# SUPPLIED MATERIAL
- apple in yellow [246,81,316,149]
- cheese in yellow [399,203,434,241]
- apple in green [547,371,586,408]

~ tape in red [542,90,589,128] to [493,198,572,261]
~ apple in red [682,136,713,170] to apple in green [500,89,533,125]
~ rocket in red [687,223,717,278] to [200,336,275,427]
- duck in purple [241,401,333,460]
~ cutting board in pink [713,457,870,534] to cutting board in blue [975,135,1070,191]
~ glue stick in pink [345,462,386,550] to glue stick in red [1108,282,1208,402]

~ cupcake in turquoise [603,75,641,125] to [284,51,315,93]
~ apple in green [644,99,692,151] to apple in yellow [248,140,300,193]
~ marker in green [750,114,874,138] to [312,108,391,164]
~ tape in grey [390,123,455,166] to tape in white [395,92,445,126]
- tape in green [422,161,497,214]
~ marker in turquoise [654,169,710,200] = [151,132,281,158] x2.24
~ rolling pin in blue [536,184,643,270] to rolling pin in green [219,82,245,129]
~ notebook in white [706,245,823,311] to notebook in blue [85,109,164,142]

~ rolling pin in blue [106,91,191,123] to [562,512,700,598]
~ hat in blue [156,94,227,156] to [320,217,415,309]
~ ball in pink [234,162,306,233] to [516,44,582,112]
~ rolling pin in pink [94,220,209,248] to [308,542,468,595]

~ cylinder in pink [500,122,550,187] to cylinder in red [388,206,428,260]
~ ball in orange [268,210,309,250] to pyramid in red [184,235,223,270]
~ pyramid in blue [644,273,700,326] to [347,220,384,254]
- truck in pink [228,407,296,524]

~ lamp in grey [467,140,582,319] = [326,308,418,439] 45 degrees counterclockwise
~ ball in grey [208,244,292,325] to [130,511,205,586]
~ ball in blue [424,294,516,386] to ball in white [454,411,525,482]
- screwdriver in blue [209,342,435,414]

# WORK REQUEST
Emit an exact copy of the lines spanning the start of the records to the line containing "in blue [975,135,1070,191]", inclusive, and no other output.

# RESULT
- apple in yellow [246,81,316,149]
- cheese in yellow [399,203,434,241]
- apple in green [547,371,586,408]

~ tape in red [542,90,589,128] to [493,198,572,261]
~ apple in red [682,136,713,170] to apple in green [500,89,533,125]
~ rocket in red [687,223,717,278] to [200,336,275,427]
- duck in purple [241,401,333,460]
~ cutting board in pink [713,457,870,534] to cutting board in blue [975,135,1070,191]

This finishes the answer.